[Frame-by-frame shape edits]
__________________________________________________

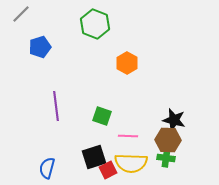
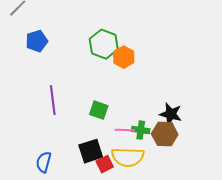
green hexagon: (95, 24) -> (104, 44), moved
green cross: (166, 158) -> (141, 130), moved

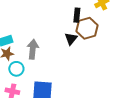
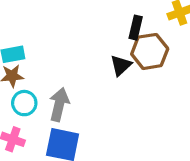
gray arrow: (33, 49) -> (59, 104), moved

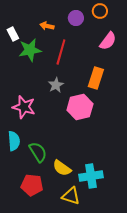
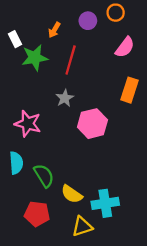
orange arrow: (47, 26) -> (54, 30), turned -72
orange rectangle: (96, 78) -> (129, 90), moved
yellow triangle: (71, 196) -> (82, 226), turned -36

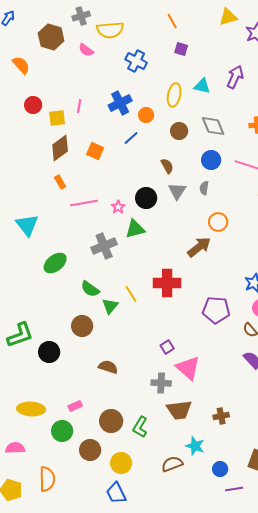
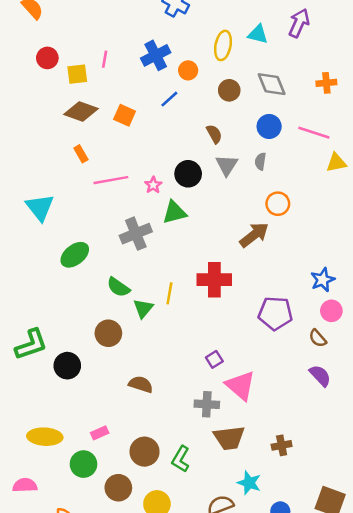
brown diamond: (60, 148) -> (81, 112), turned 56
yellow line: (131, 294) -> (169, 293), turned 42

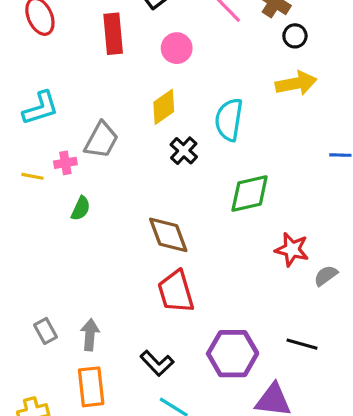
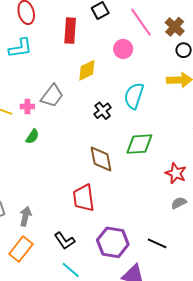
pink circle: (177, 48) -> (123, 49), moved
yellow diamond: (164, 107) -> (87, 70), moved
cyan L-shape: (40, 108) -> (20, 48), moved
brown diamond: (168, 235) -> (101, 159), moved
red star: (292, 249) -> (176, 173), moved
orange rectangle: (91, 387) -> (21, 249), turned 35

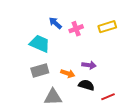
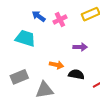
purple arrow: (89, 65) -> (80, 47), moved
gray rectangle: (40, 71) -> (19, 77), moved

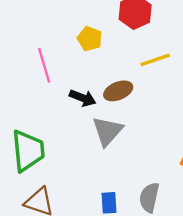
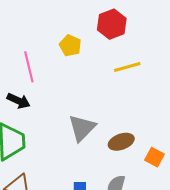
brown ellipse: (118, 91) -> (121, 142), moved
black arrow: (83, 98) -> (19, 101), moved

__________________________________________________

▶ **What you need to do**: Here the job is to retype exactly the lines that start at the one containing "red star: (292, 249) -> (176, 173), moved" and run through the end of the records above, leaving out pictures.

▶ **Solution to the problem**:
red star: (292, 249) -> (176, 173), moved
orange rectangle: (91, 387) -> (21, 249), turned 35

purple arrow: (89, 65) -> (80, 47), moved
gray rectangle: (40, 71) -> (19, 77), moved

brown ellipse: (118, 91) -> (121, 142), moved
black arrow: (83, 98) -> (19, 101), moved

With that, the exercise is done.